Problem to work on
The records that follow are to be repeated exactly, with the pictures removed.

Data to examine
.....
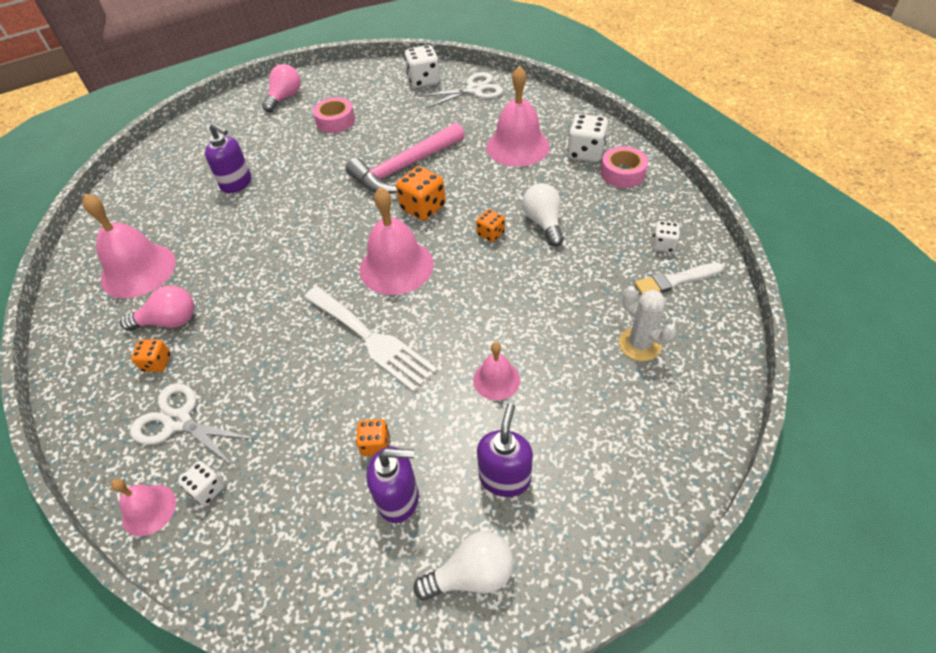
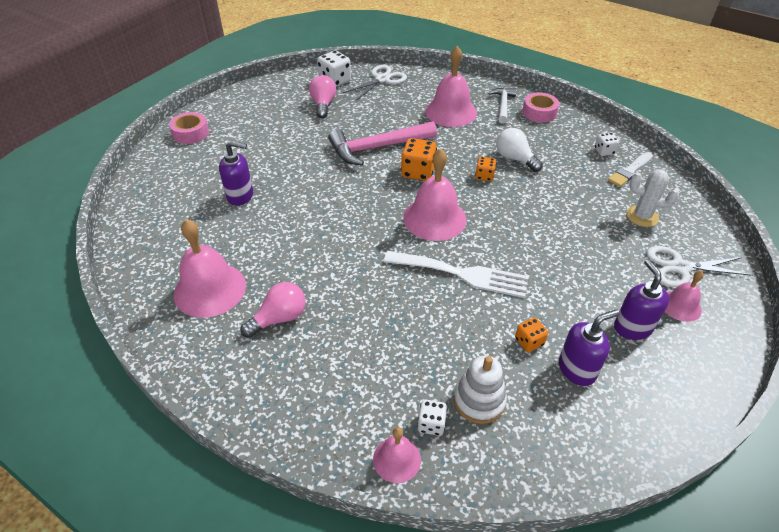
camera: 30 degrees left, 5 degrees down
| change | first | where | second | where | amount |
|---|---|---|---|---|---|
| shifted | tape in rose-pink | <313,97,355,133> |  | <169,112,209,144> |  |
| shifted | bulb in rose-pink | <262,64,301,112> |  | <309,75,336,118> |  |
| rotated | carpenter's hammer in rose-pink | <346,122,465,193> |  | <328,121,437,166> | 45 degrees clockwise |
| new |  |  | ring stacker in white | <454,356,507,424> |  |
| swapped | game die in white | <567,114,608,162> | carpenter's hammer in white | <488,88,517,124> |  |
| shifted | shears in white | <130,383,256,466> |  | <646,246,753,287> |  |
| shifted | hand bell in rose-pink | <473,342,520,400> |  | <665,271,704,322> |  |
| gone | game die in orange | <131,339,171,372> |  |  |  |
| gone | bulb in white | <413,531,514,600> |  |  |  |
.....
Task output
camera: 30 degrees left, 5 degrees down
| change | first | where | second | where | amount |
|---|---|---|---|---|---|
| shifted | tape in rose-pink | <313,97,355,133> |  | <169,112,209,144> |  |
| shifted | bulb in rose-pink | <262,64,301,112> |  | <309,75,336,118> |  |
| rotated | carpenter's hammer in rose-pink | <346,122,465,193> |  | <328,121,437,166> | 45 degrees clockwise |
| new |  |  | ring stacker in white | <454,356,507,424> |  |
| swapped | game die in white | <567,114,608,162> | carpenter's hammer in white | <488,88,517,124> |  |
| shifted | shears in white | <130,383,256,466> |  | <646,246,753,287> |  |
| shifted | hand bell in rose-pink | <473,342,520,400> |  | <665,271,704,322> |  |
| gone | game die in orange | <131,339,171,372> |  |  |  |
| gone | bulb in white | <413,531,514,600> |  |  |  |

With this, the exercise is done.